Task directions >>
Drop all pictures and repeat exactly the lines from the line holding "building: [315,110,381,181] -> none" through the end of the records.

Building change records >>

>>>>>

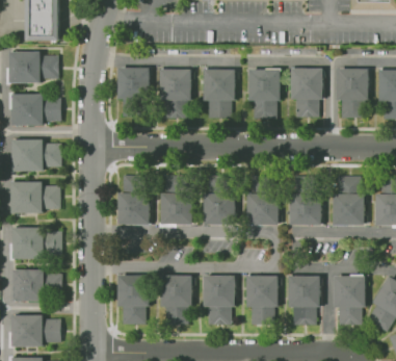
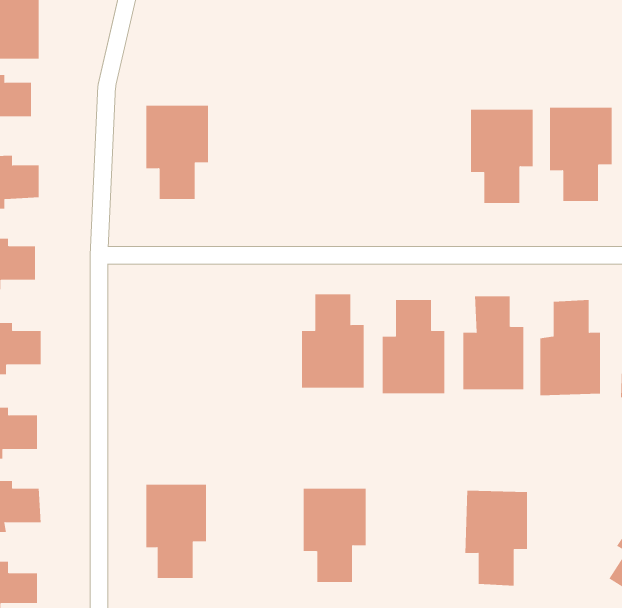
building: [159,69,193,120] -> none
building: [248,69,283,120] -> none
building: [204,70,237,121] -> none
building: [116,169,151,220] -> none
building: [159,169,193,221] -> none
building: [159,273,193,324] -> none
building: [246,275,281,326] -> none
building: [334,276,368,327] -> none

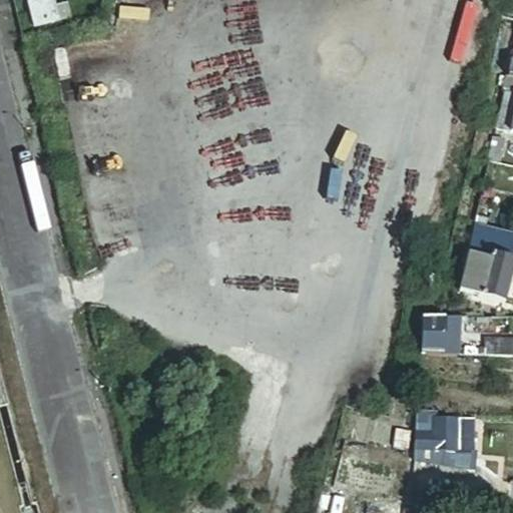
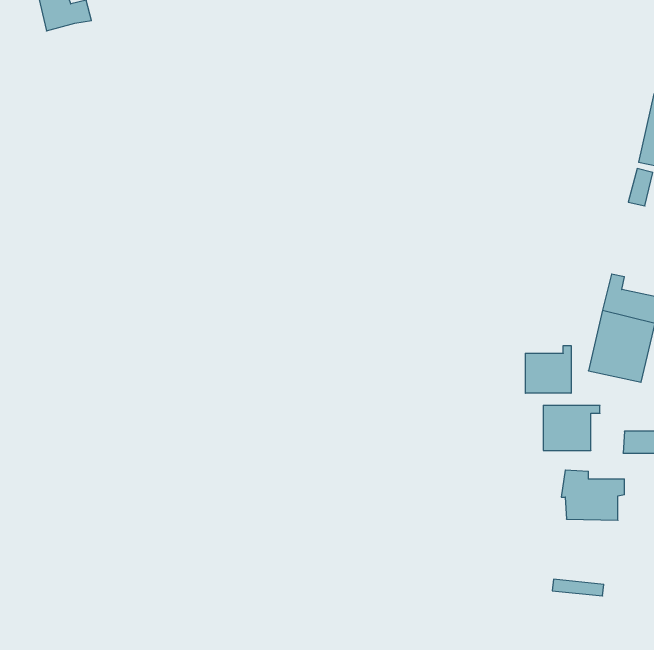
building: none -> [525,346,571,393]
building: [419,410,468,449] -> [561,470,624,520]

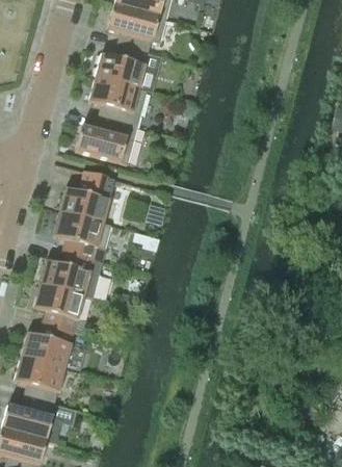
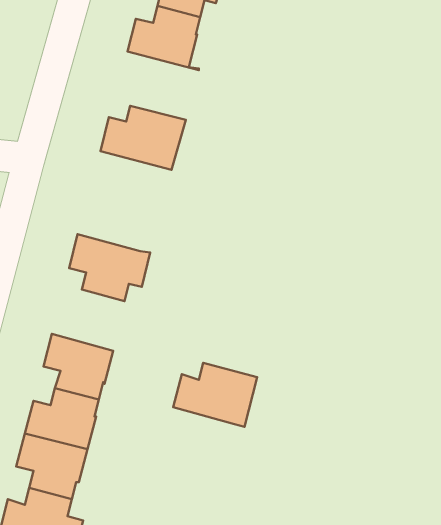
building: [88,77,148,127] -> none
building: [59,170,115,223] -> none
building: [41,251,102,297] -> [173,363,257,427]

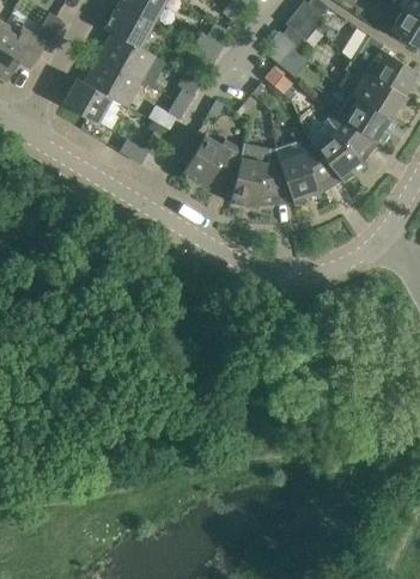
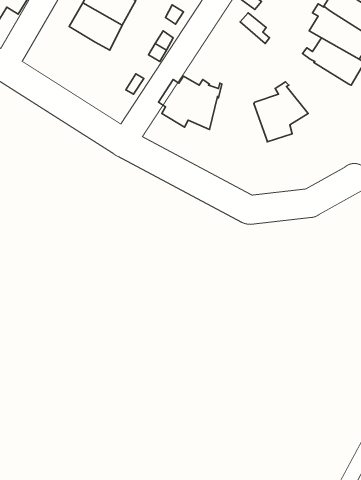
building: [63,78,112,123] -> none
building: [315,110,381,181] -> none
building: [231,142,294,207] -> none

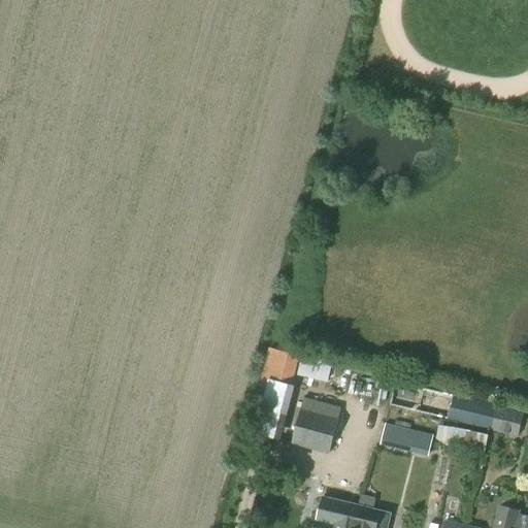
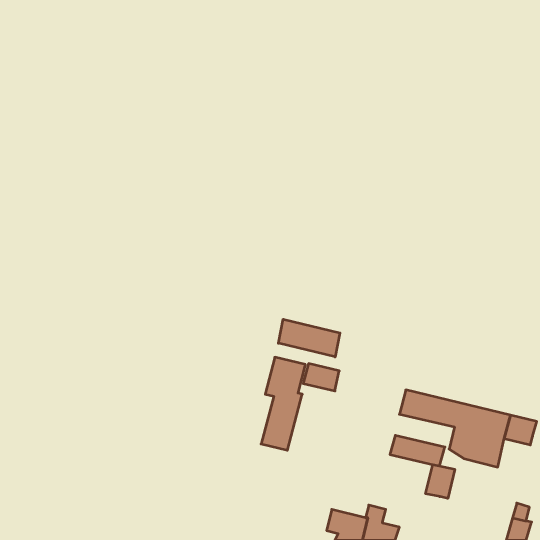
building: none -> [278,319,340,357]
building: [292,400,340,453] -> none
building: none -> [426,465,455,498]

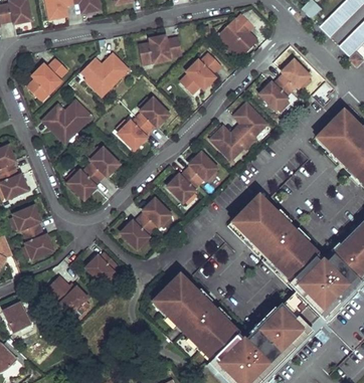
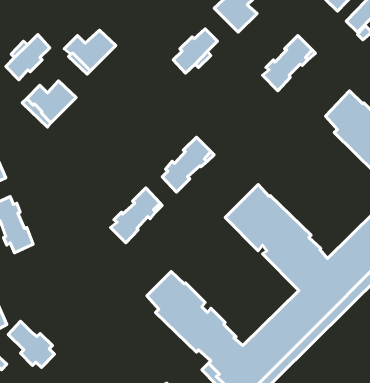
building: [138,37,182,61] -> none
building: [118,98,169,149] -> none
building: [210,103,266,159] -> none
building: [67,148,119,199] -> none
building: [88,251,118,282] -> none
building: [47,275,89,318] -> [8,321,55,368]

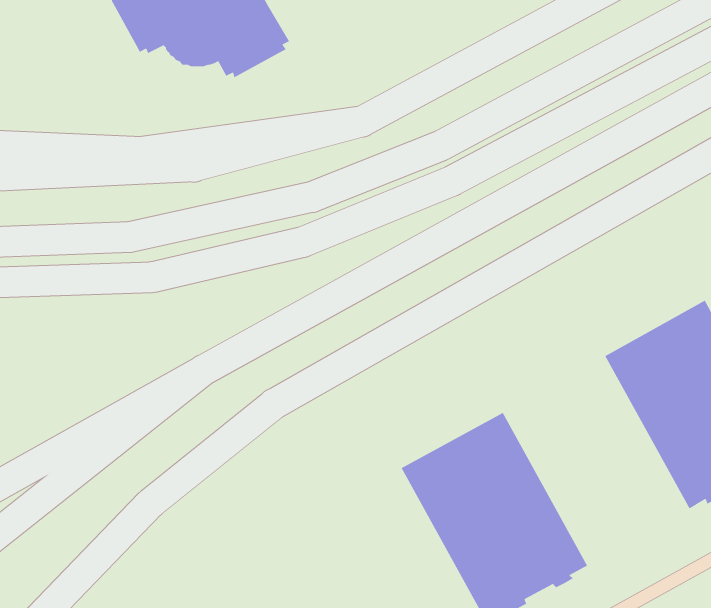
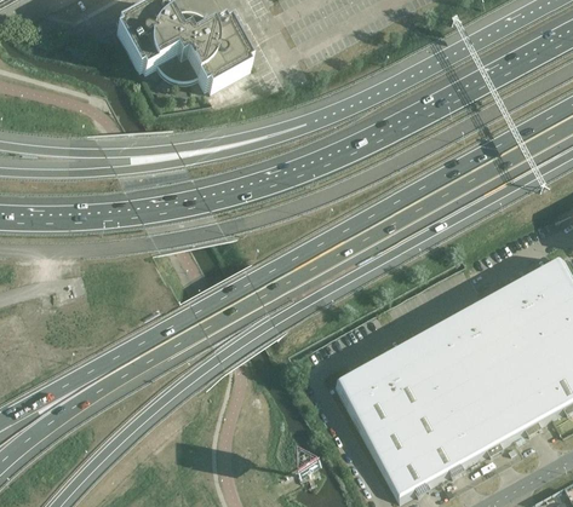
building: none -> [409,296,550,455]

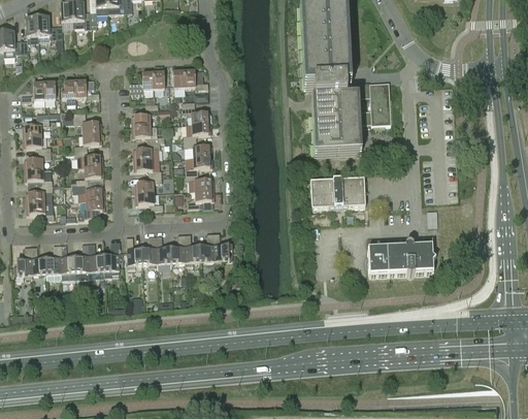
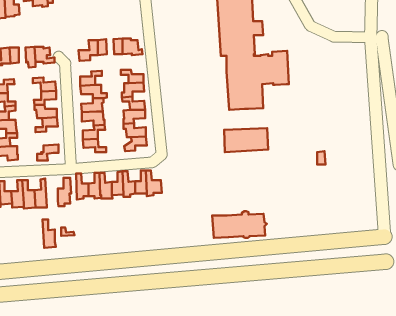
building: [73,183,104,200] -> none
building: [88,241,104,277] -> [42,219,56,248]
building: [367,241,435,275] -> [212,211,267,238]

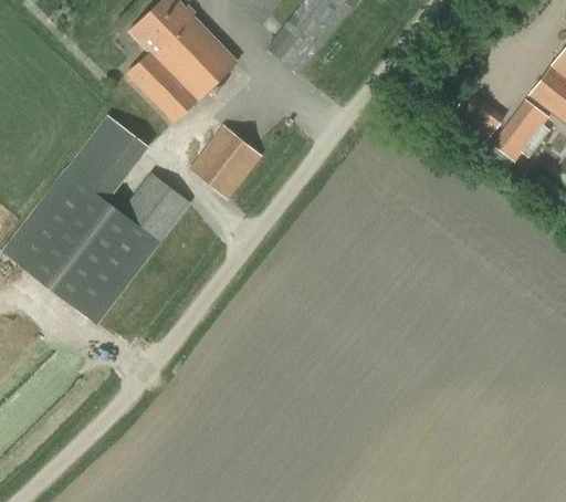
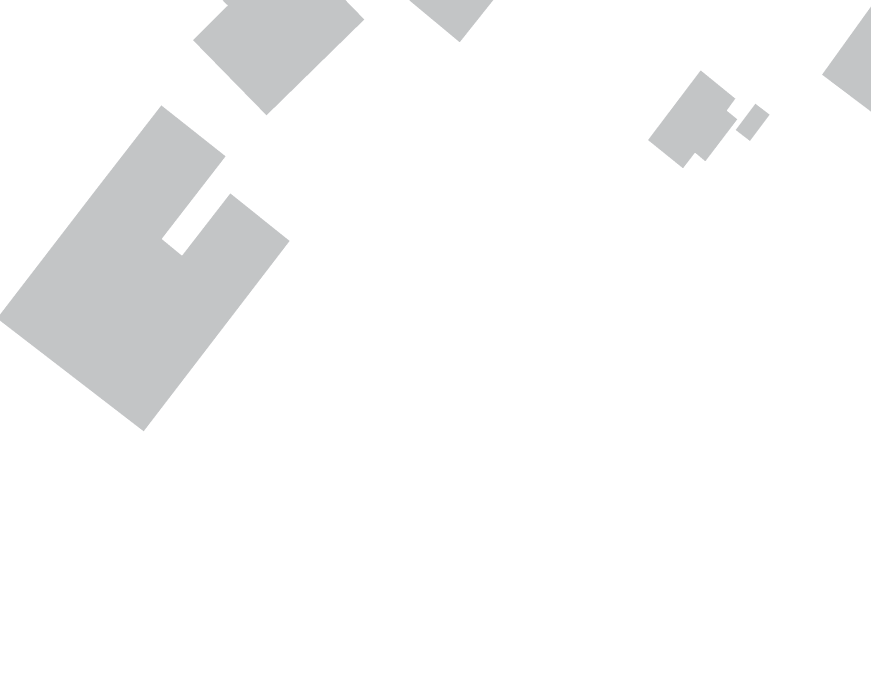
building: [491,97,549,161] -> [647,69,738,169]
building: [187,124,262,200] -> none

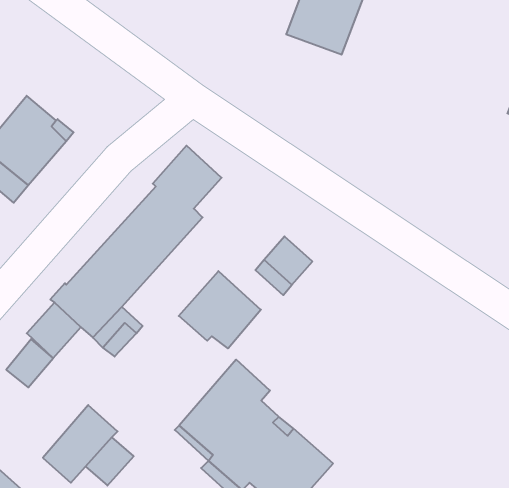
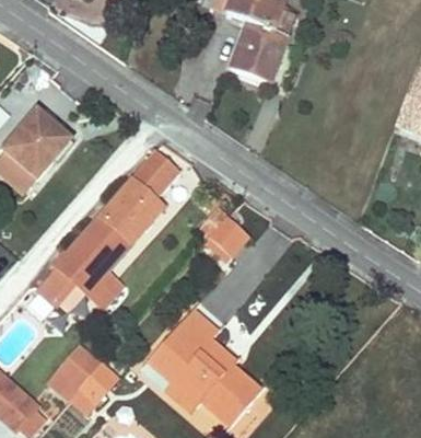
building: [179,271,261,348] -> none

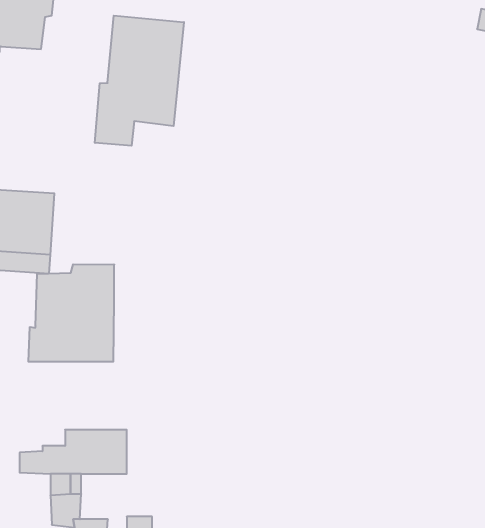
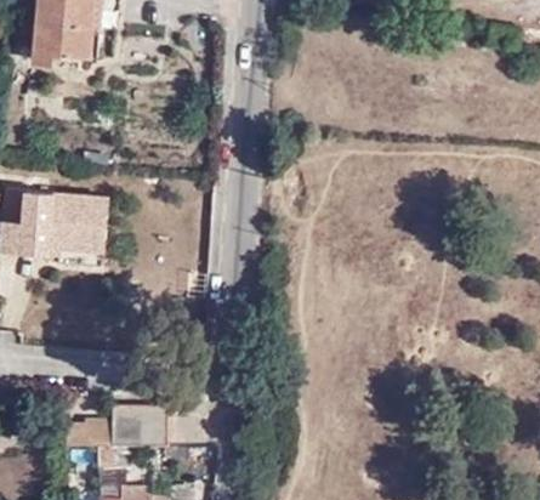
building: [95,16,184,146] -> none
building: [28,264,114,362] -> none

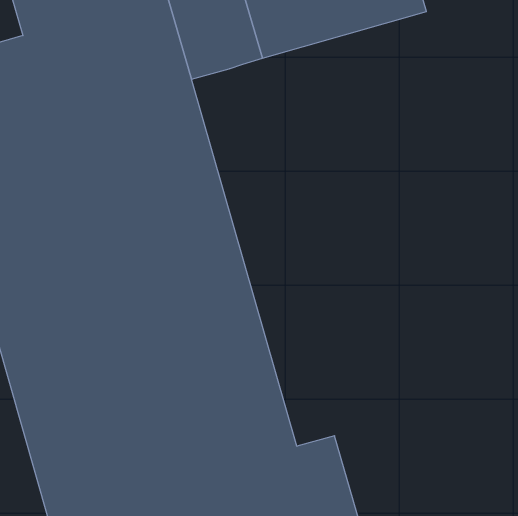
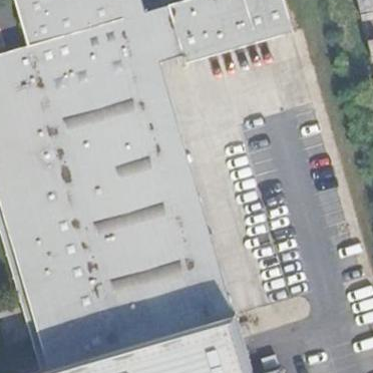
building: none -> [137,69,233,321]

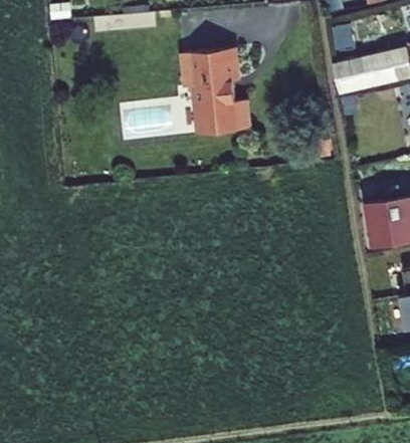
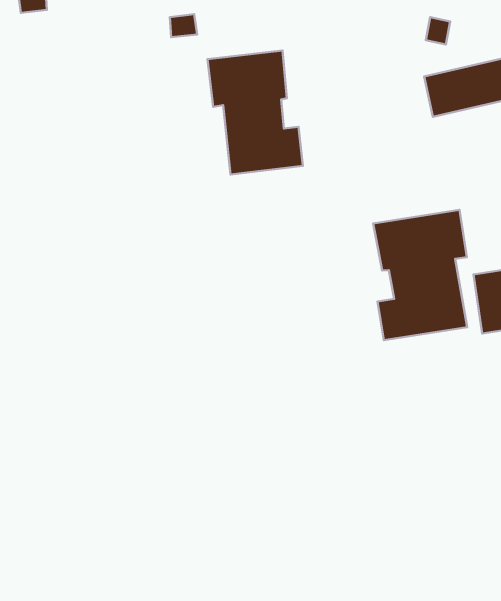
building: none -> [373,210,467,340]

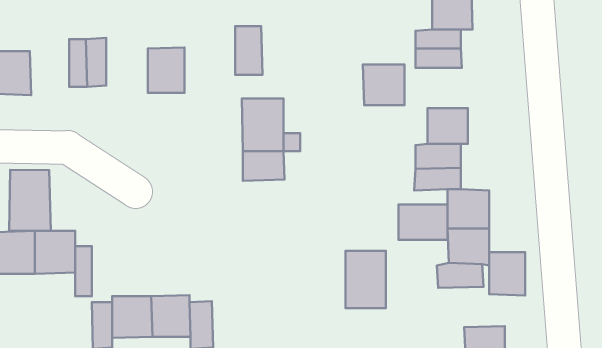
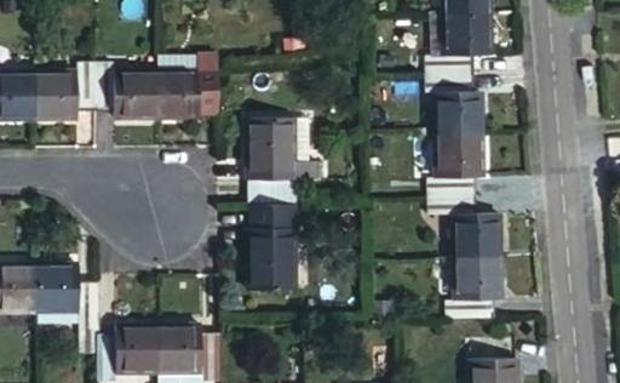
building: [235,26,262,75] -> [191,63,219,113]
building: none -> [111,75,154,121]
building: none -> [34,78,74,122]
building: [363,65,404,105] -> [437,95,480,136]
building: [9,170,51,231] -> none
building: [399,204,448,240] -> none
building: [345,251,386,308] -> [252,235,293,293]
building: [489,252,525,295] -> none

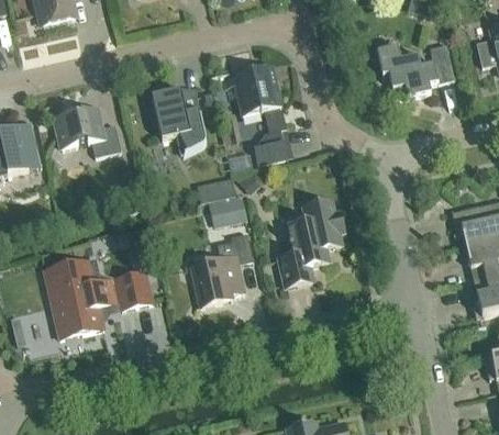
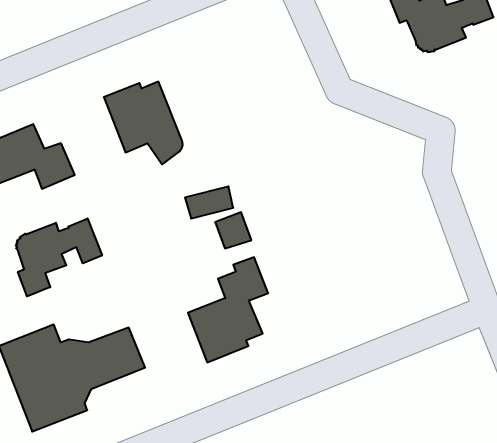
building: [224,67,287,164] -> none
building: none -> [16,218,102,296]
building: [277,199,344,287] -> none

<<<<<

Written response >>
building: [315,110,381,181] -> none
building: [231,142,294,207] -> none

building: none -> [278,319,340,357]
building: [292,400,340,453] -> none
building: none -> [426,465,455,498]

building: [138,37,182,61] -> none
building: [118,98,169,149] -> none
building: [210,103,266,159] -> none
building: [67,148,119,199] -> none
building: [88,251,118,282] -> none
building: [47,275,89,318] -> [8,321,55,368]

building: none -> [409,296,550,455]

building: [73,183,104,200] -> none
building: [88,241,104,277] -> [42,219,56,248]
building: [367,241,435,275] -> [212,211,267,238]

building: [491,97,549,161] -> [647,69,738,169]
building: [187,124,262,200] -> none

building: [179,271,261,348] -> none

building: [95,16,184,146] -> none
building: [28,264,114,362] -> none

building: none -> [137,69,233,321]

building: none -> [373,210,467,340]

building: [235,26,262,75] -> [191,63,219,113]
building: none -> [111,75,154,121]
building: none -> [34,78,74,122]
building: [363,65,404,105] -> [437,95,480,136]
building: [9,170,51,231] -> none
building: [399,204,448,240] -> none
building: [345,251,386,308] -> [252,235,293,293]
building: [489,252,525,295] -> none

building: [224,67,287,164] -> none
building: none -> [16,218,102,296]
building: [277,199,344,287] -> none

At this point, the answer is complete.